◆ WHAT THE EXERCISE ASKS ◆
Using the data below, return every line that holds the word "degrees".

··········

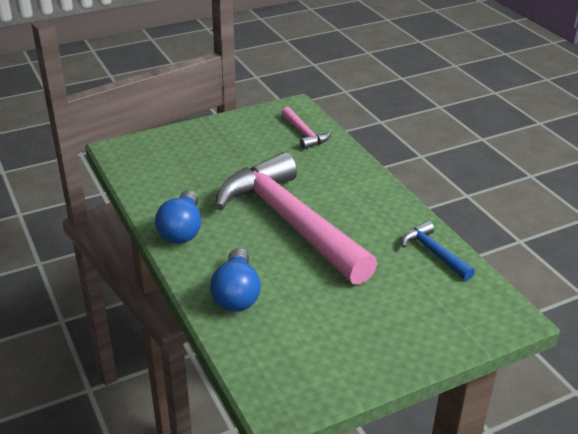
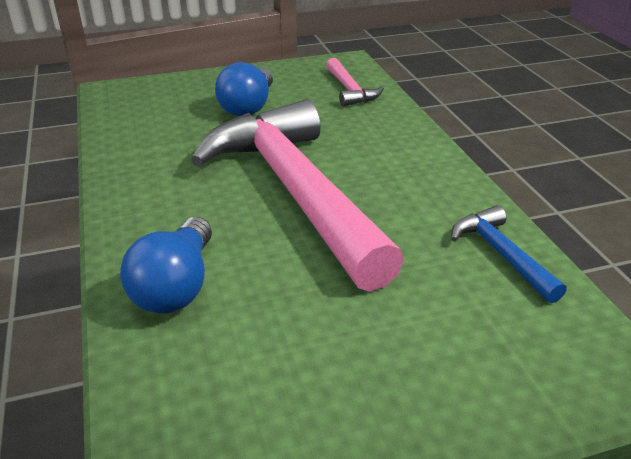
camera: 10 degrees right, 0 degrees up
(182, 230) = (141, 189): blue light bulb -> blue light bulb (249, 106)

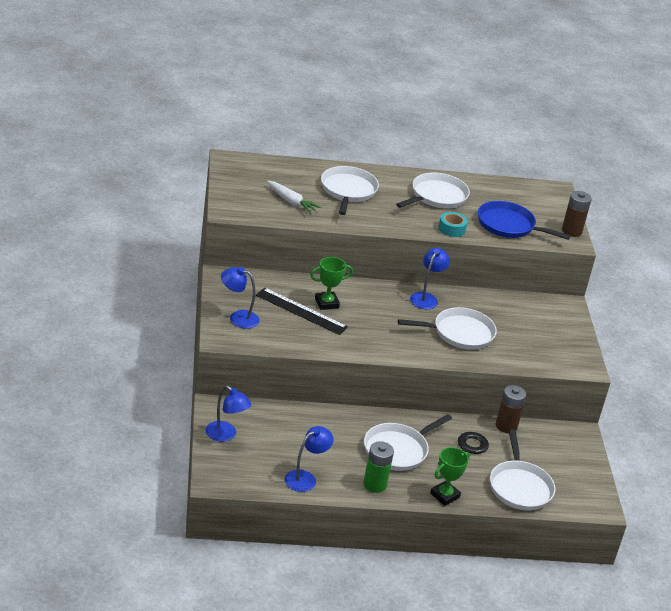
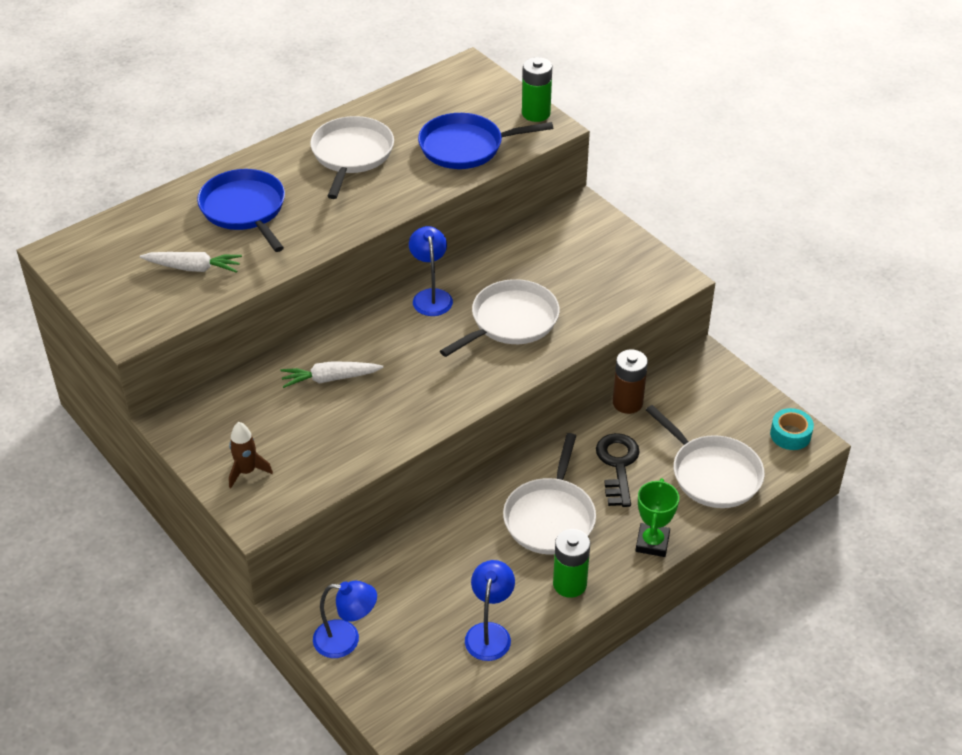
camera: 30 degrees left, 10 degrees up
(238, 317) = (247, 471): blue lamp -> brown rocket
(301, 311) = (312, 410): black ruler -> none
(326, 303) = (330, 379): green trophy -> white carrot
(348, 191) = (245, 209): white pan -> blue pan
(451, 229) = (411, 191): turquoise tape -> turquoise tape (790, 435)
(571, 231) = (536, 113): brown battery -> green battery

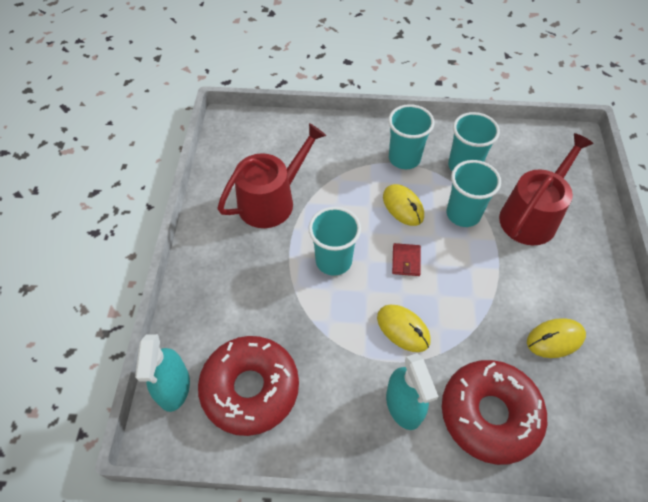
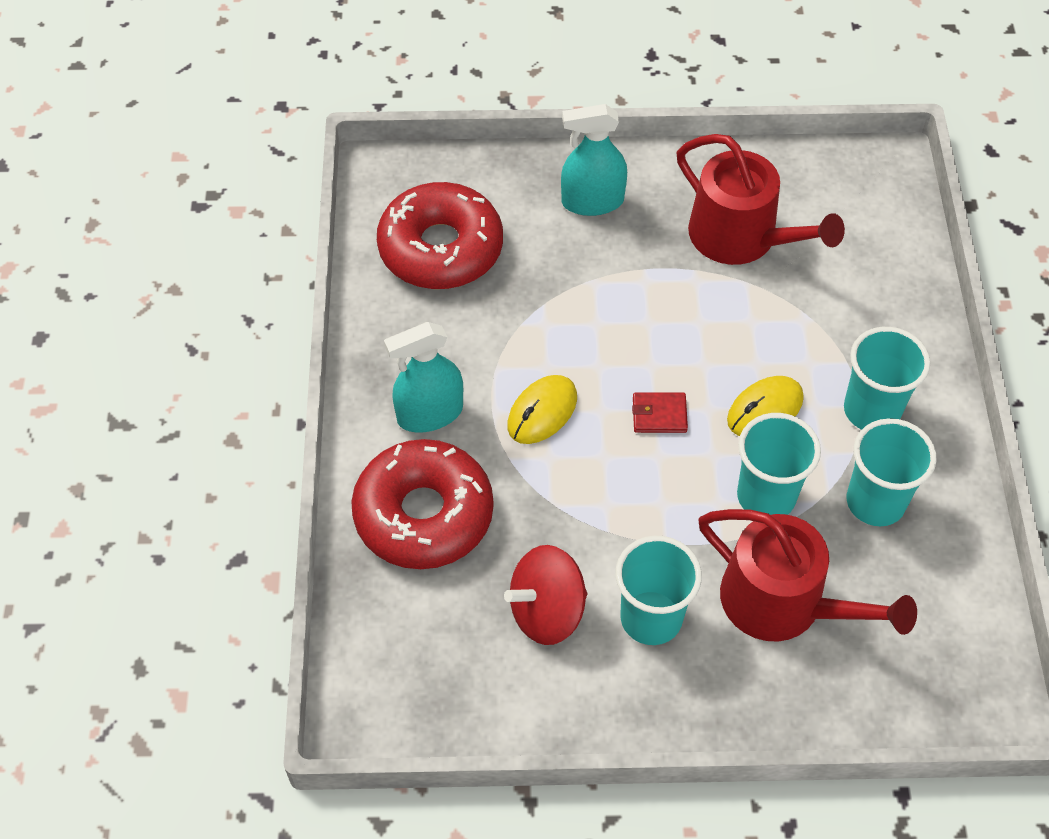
camera: 85 degrees right, 0 degrees up
(174, 387) = (437, 174): turquoise spray bottle -> turquoise spray bottle (592, 201)
(333, 261) = (644, 322): turquoise cup -> turquoise cup (651, 618)
(555, 339) = (547, 611): yellow mouse -> red spinning top

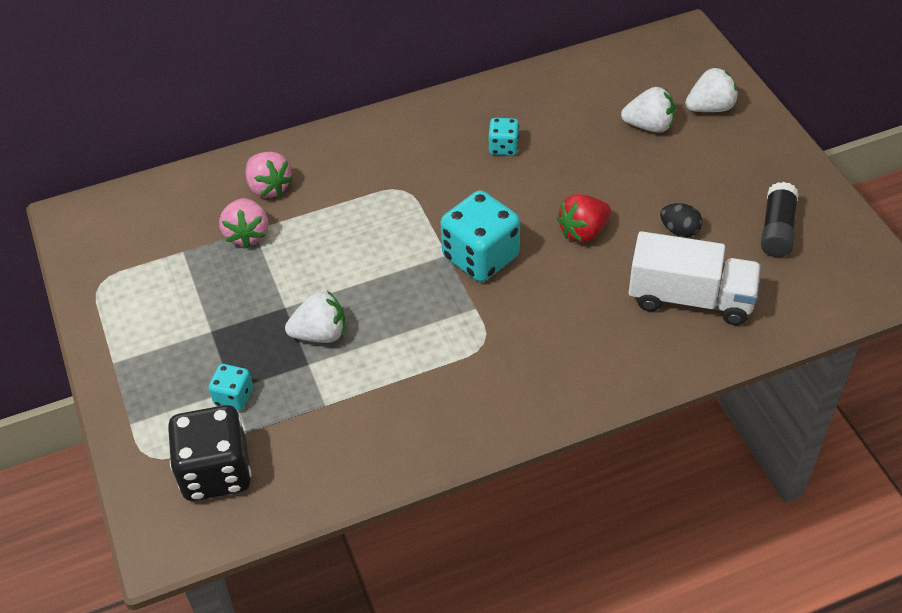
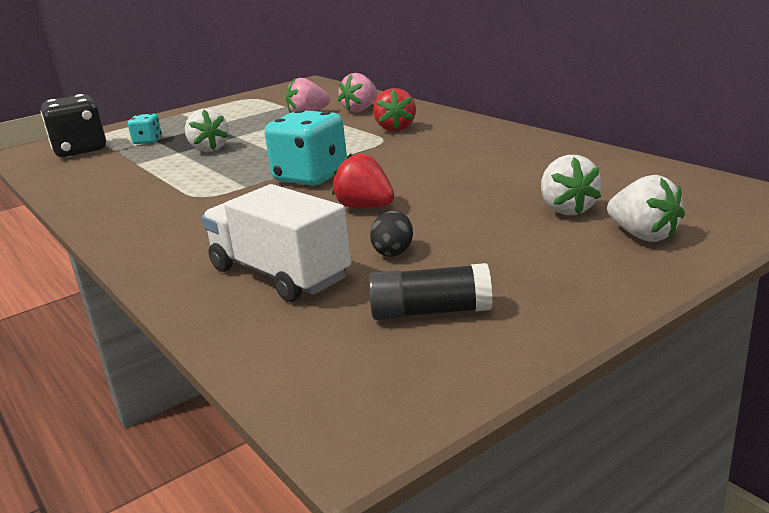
camera: 75 degrees right, 25 degrees down
(369, 173) = (395, 128): none -> red strawberry
(503, 147) = (467, 159): turquoise dice -> none
(690, 298) = (279, 274): white truck -> white truck turned 135 degrees clockwise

··········

◆ RESPONSE ◆
camera: 10 degrees right, 0 degrees up
camera: 30 degrees left, 10 degrees up
camera: 85 degrees right, 0 degrees up
camera: 75 degrees right, 25 degrees down
(690, 298) = (279, 274): white truck -> white truck turned 135 degrees clockwise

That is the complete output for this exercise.